_Assignment:_ Would you reproduce every record exactly, leaving out the pictures?

_Data for processing:_
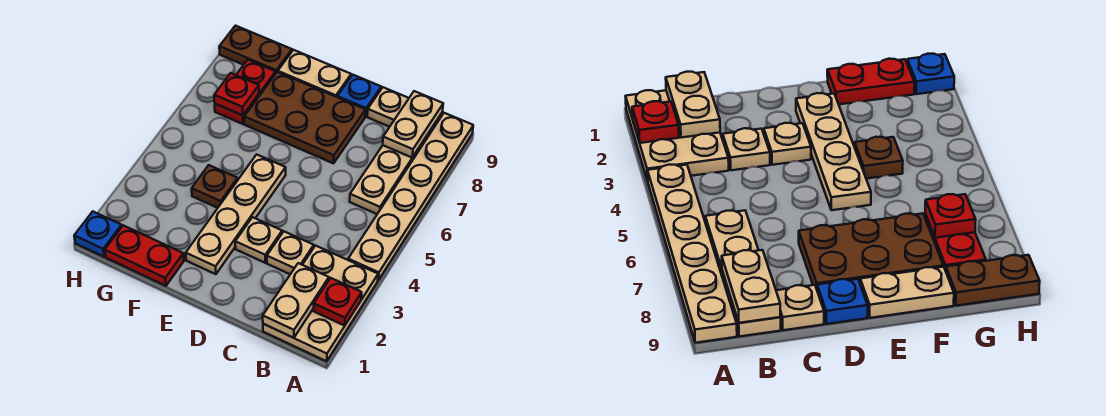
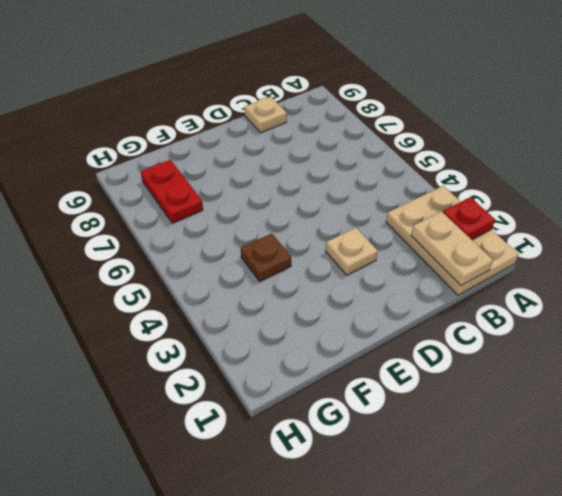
none -> tan 1x6 plate [348,113,473,280]
none -> tan 1x4 plate [350,113,442,214]
none -> tan 1x1 plate [267,232,314,274]

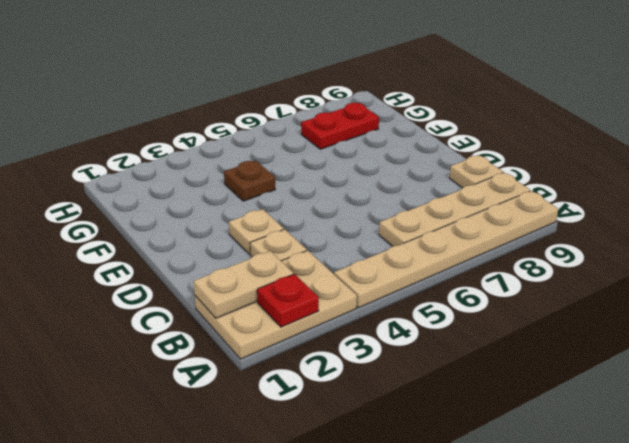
none -> brown 2x3 plate [244,72,365,163]
none -> blue 1x1 plate [337,75,381,117]
none -> tan 1x4 plate [186,154,286,274]

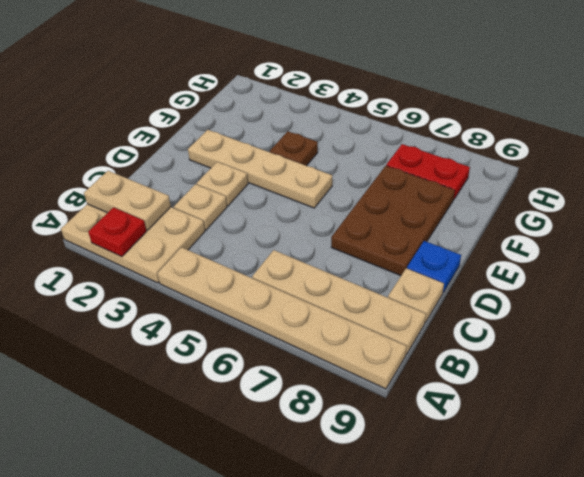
none -> tan 1x2 plate [278,50,351,97]
none -> red 1x2 plate [105,225,184,286]
none -> brown 1x2 plate [219,26,292,73]

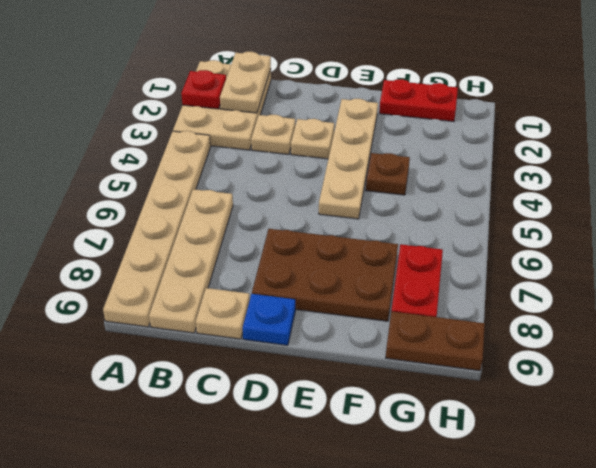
none -> tan 1x2 plate [278,50,351,97]
none -> blue 1x1 plate [74,212,122,257]
none -> tan 1x2 plate [383,91,443,157]

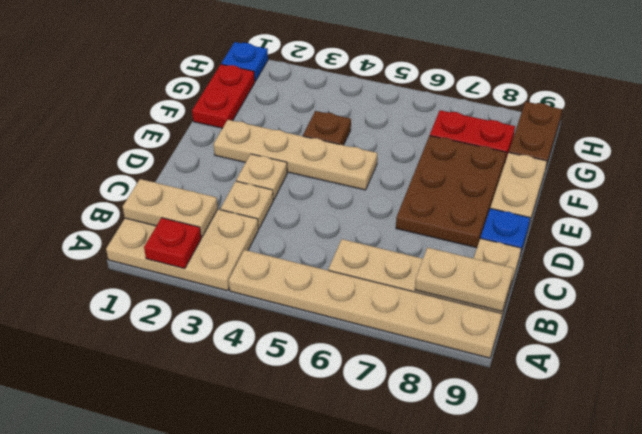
none -> red 1x1 plate [214,73,259,116]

_Task result:_
none -> tan 1x6 plate [348,113,473,280]
none -> tan 1x4 plate [350,113,442,214]
none -> tan 1x1 plate [267,232,314,274]

none -> brown 2x3 plate [244,72,365,163]
none -> blue 1x1 plate [337,75,381,117]
none -> tan 1x4 plate [186,154,286,274]

none -> tan 1x2 plate [278,50,351,97]
none -> red 1x2 plate [105,225,184,286]
none -> brown 1x2 plate [219,26,292,73]

none -> tan 1x2 plate [278,50,351,97]
none -> blue 1x1 plate [74,212,122,257]
none -> tan 1x2 plate [383,91,443,157]

none -> red 1x1 plate [214,73,259,116]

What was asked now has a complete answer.